An exact copy of the data is required; the images should not appear in it.

#### [Records from a collection]
========================
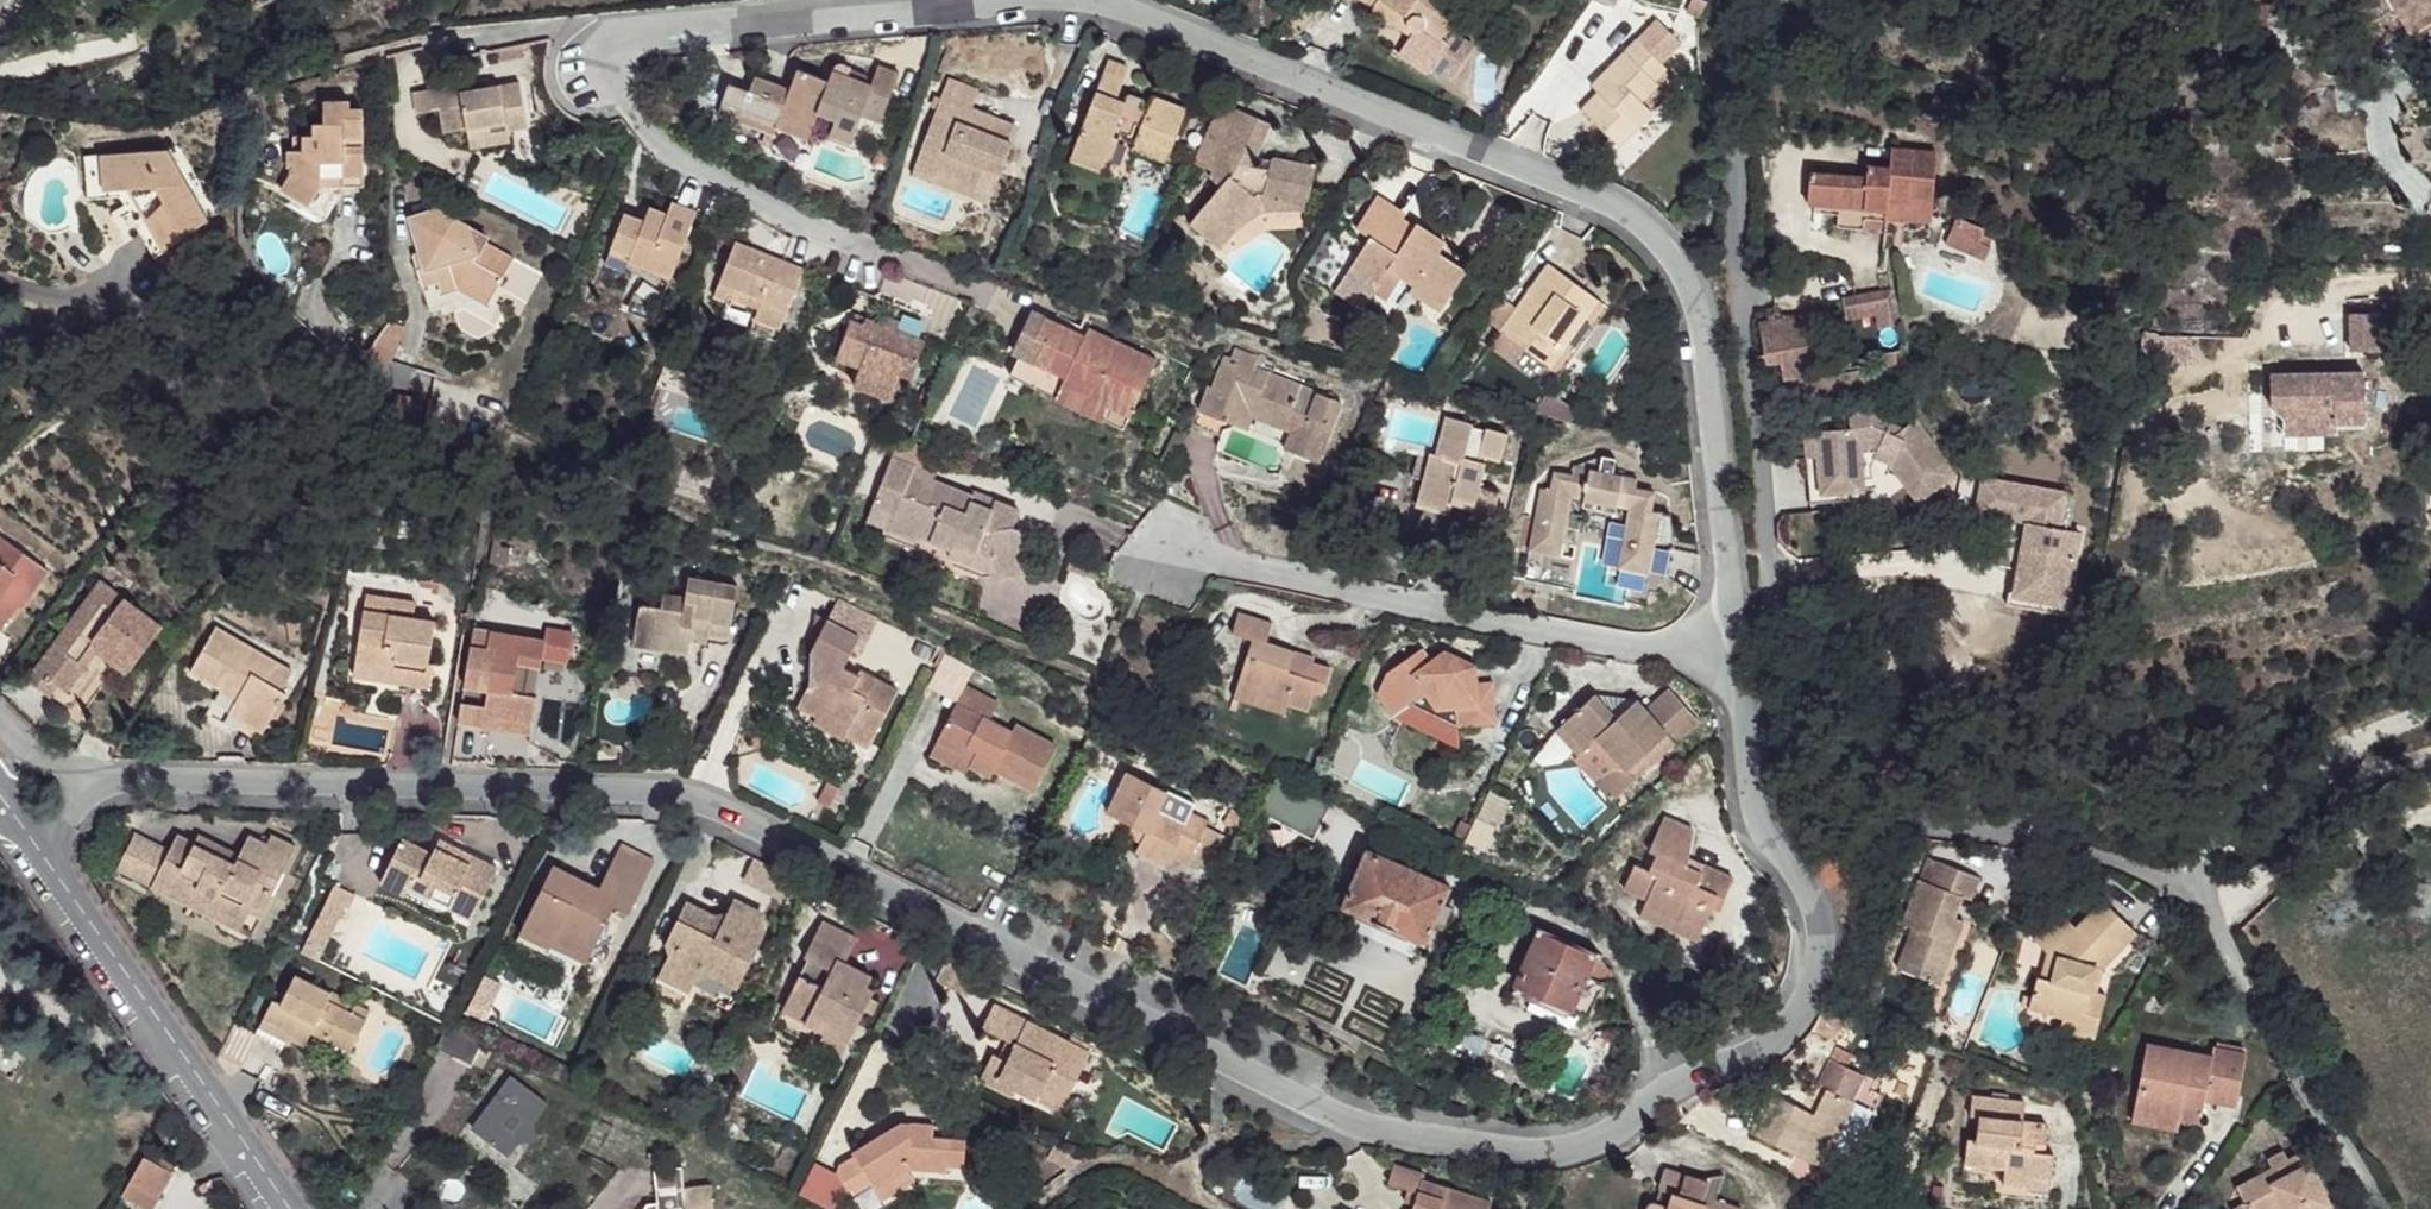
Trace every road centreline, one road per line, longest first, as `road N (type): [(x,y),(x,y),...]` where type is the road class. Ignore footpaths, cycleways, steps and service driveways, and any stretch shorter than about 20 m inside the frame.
road 1 (residential): [(1722,658),(1749,753),(1834,936),(1791,1020),(1573,1151),(1415,1140),(1229,1064),(696,795),(420,780),(63,780)]
road 2 (residential): [(1078,15),(1203,36),(1572,169),(1666,240),(1715,337),(1724,502),(1722,658)]
road 3 (residential): [(863,258),(737,209),(643,125),(632,47),(780,25),(1078,15)]
road 4 (residential): [(2393,1208),(2198,871),(2046,821),(1934,825),(1817,847)]
road 5 (residential): [(1187,549),(1722,658)]
road 6 (residential): [(290,1208),(0,798)]
road 7 (residential): [(385,385),(359,407),(214,392),(0,328)]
========================
#### [ANSWER SPACE]
Trace every road centreline, one road per line, longest first, as `road N (type): [(x,y),(x,y),...]` where type is the road class. Ignore footpaths, cycleways, steps and service driveways, and any stretch shorter than about 20 m inside the frame.
road 1 (residential): [(1722,658),(1749,753),(1834,936),(1791,1020),(1573,1151),(1415,1140),(1229,1064),(696,795),(420,780),(63,780)]
road 2 (residential): [(1078,15),(1203,36),(1572,169),(1666,240),(1715,337),(1724,502),(1722,658)]
road 3 (residential): [(863,258),(737,209),(643,125),(632,47),(780,25),(1078,15)]
road 4 (residential): [(2393,1208),(2198,871),(2046,821),(1934,825),(1817,847)]
road 5 (residential): [(1187,549),(1722,658)]
road 6 (residential): [(290,1208),(0,798)]
road 7 (residential): [(385,385),(359,407),(214,392),(0,328)]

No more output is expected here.